YOUR GOAL: Pictures in the material below are to be left out, and only the lines from the line with "green pentagon: (140, 459)" up to and including the line with "purple cross: (61, 125) -> (89, 119), moved" are to be written out exactly.

DATA SUPPLIED:

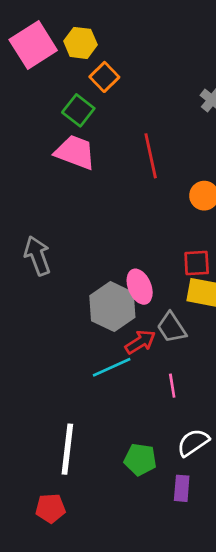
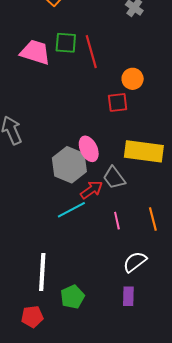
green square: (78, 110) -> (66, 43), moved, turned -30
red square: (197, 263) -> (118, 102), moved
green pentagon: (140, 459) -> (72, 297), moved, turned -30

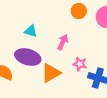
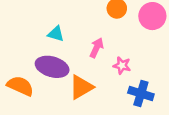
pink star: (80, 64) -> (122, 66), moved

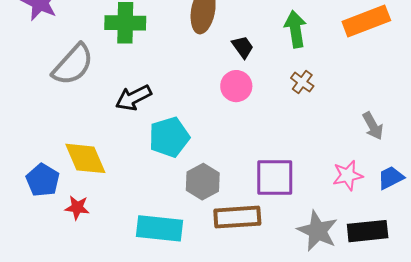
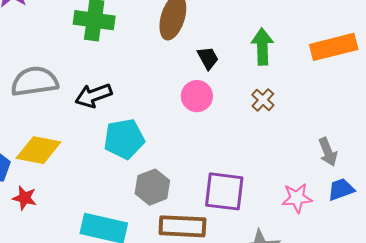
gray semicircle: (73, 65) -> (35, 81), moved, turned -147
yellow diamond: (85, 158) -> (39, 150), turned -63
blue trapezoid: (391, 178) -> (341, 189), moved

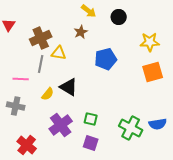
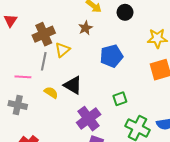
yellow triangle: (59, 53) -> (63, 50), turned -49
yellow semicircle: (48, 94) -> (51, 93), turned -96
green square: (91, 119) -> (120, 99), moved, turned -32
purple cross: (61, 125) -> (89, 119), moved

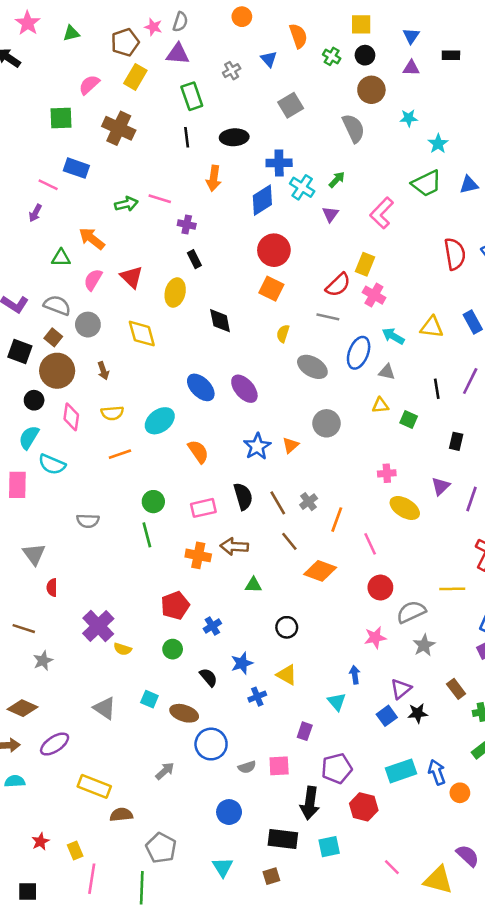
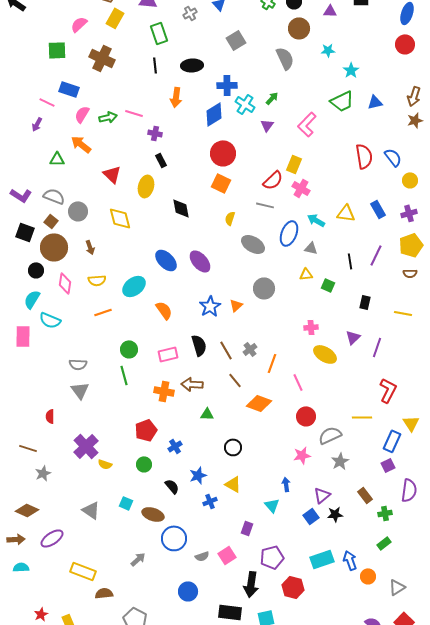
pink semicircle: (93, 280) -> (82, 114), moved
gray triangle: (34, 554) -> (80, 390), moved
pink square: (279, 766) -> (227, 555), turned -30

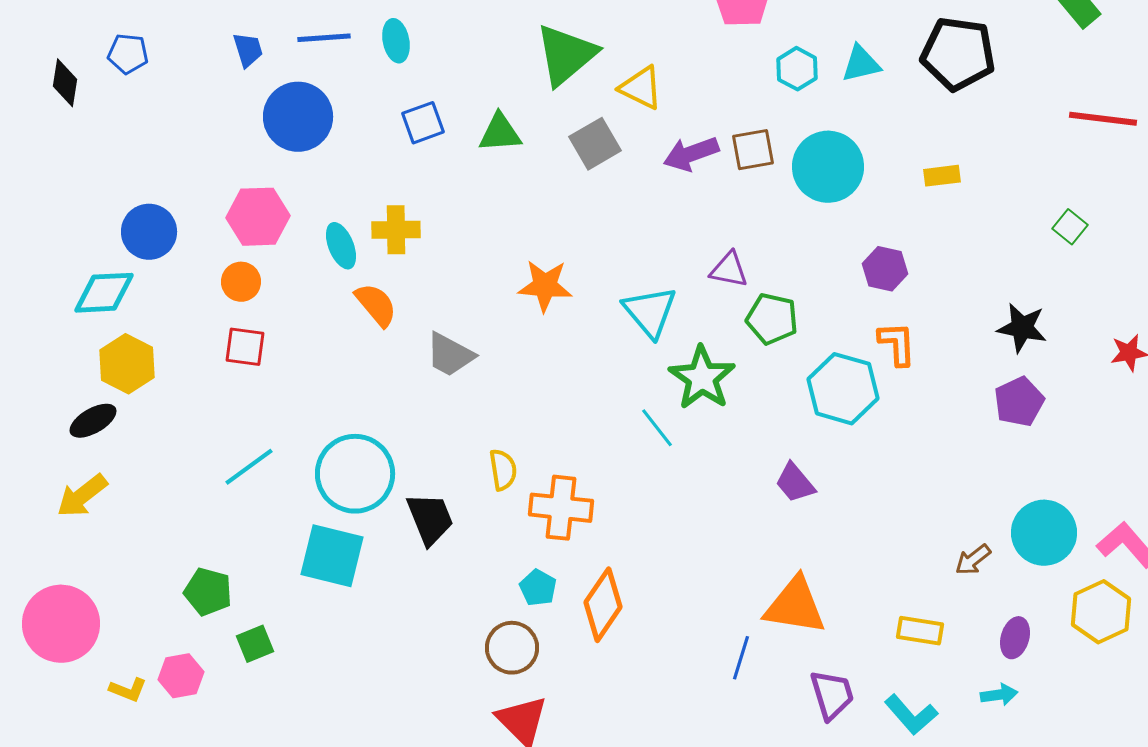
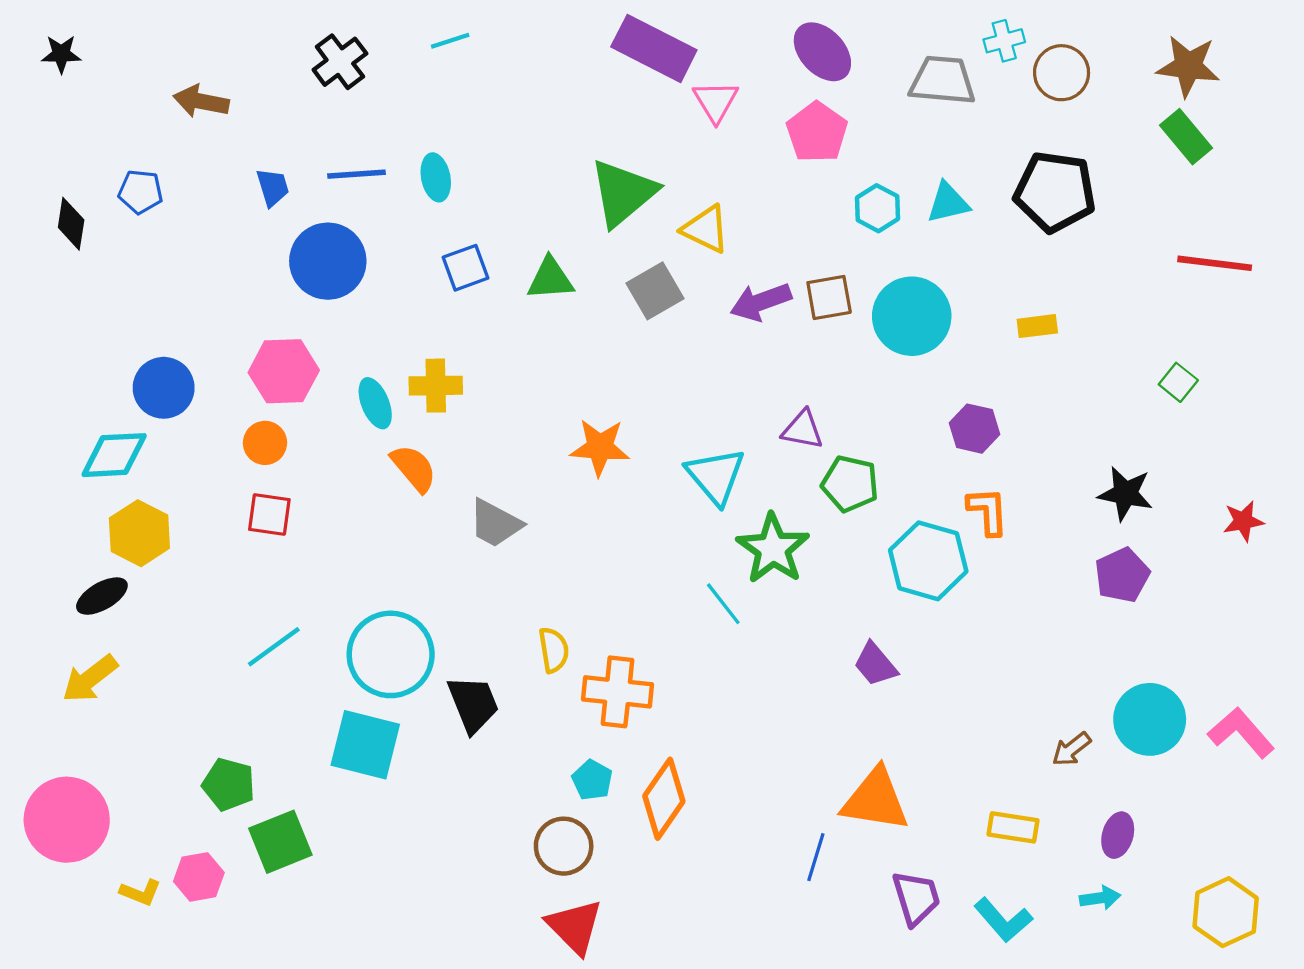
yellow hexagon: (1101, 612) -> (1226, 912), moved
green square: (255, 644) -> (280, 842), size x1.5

ANSWER AREA:
green pentagon: (140, 459) -> (72, 297), moved, turned -30

pink star: (80, 64) -> (122, 66), moved

gray semicircle: (73, 65) -> (35, 81), moved, turned -147
yellow diamond: (85, 158) -> (39, 150), turned -63
blue trapezoid: (391, 178) -> (341, 189), moved

yellow triangle: (59, 53) -> (63, 50), turned -49
yellow semicircle: (48, 94) -> (51, 93), turned -96
green square: (91, 119) -> (120, 99), moved, turned -32
purple cross: (61, 125) -> (89, 119), moved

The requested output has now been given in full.